• [JOB ITEM] Could you reproduce, exactly and alone, the lines running from the one with "Enumerate all objects" to the end of the data below?

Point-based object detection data
========

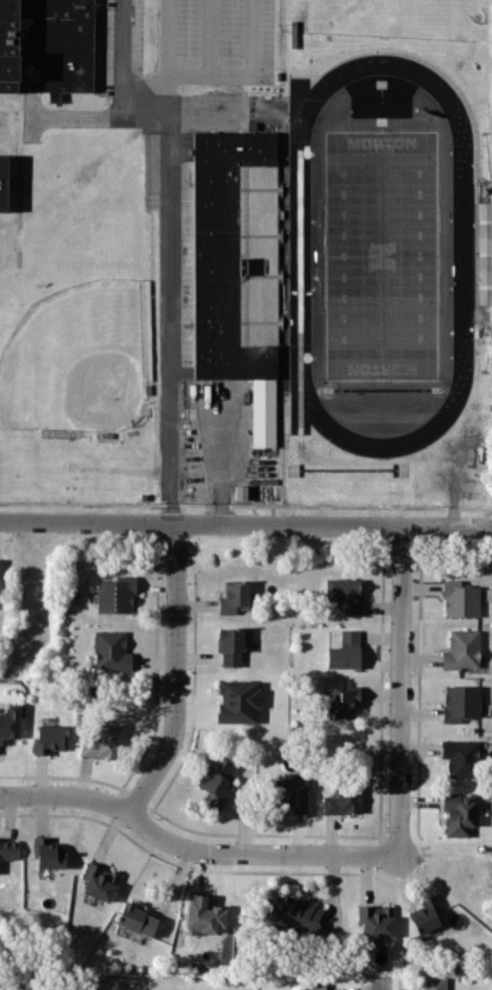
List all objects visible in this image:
building: (46, 46)
road: (75, 117)
building: (3, 182)
road: (170, 236)
park: (382, 254)
track: (463, 255)
building: (236, 266)
road: (223, 455)
road: (246, 523)
building: (0, 582)
building: (344, 593)
building: (116, 595)
building: (234, 596)
building: (460, 599)
building: (229, 645)
building: (461, 649)
building: (111, 650)
building: (345, 650)
road: (177, 673)
road: (401, 689)
building: (238, 701)
building: (342, 701)
building: (460, 702)
building: (9, 723)
building: (49, 738)
building: (102, 742)
building: (459, 756)
building: (215, 781)
building: (289, 793)
building: (342, 800)
building: (459, 813)
building: (8, 848)
road: (193, 848)
building: (48, 852)
building: (99, 881)
building: (203, 914)
building: (291, 914)
building: (425, 914)
building: (135, 918)
building: (375, 919)
road: (382, 983)
building: (434, 983)

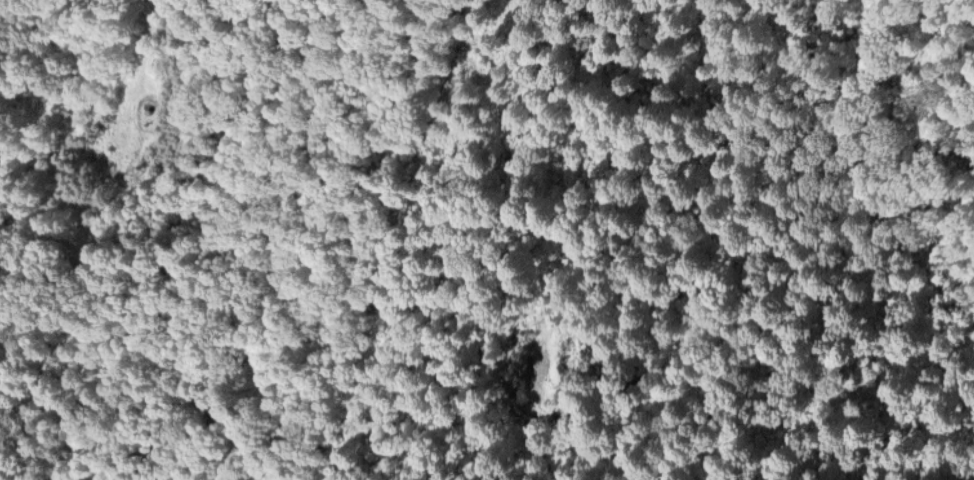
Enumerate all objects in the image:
road: (142, 50)
road: (397, 240)
building: (530, 375)
road: (720, 446)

========

• [EXPECTED ANSWER]
Enumerate all objects in the image:
road: (142, 50)
road: (397, 240)
building: (530, 375)
road: (720, 446)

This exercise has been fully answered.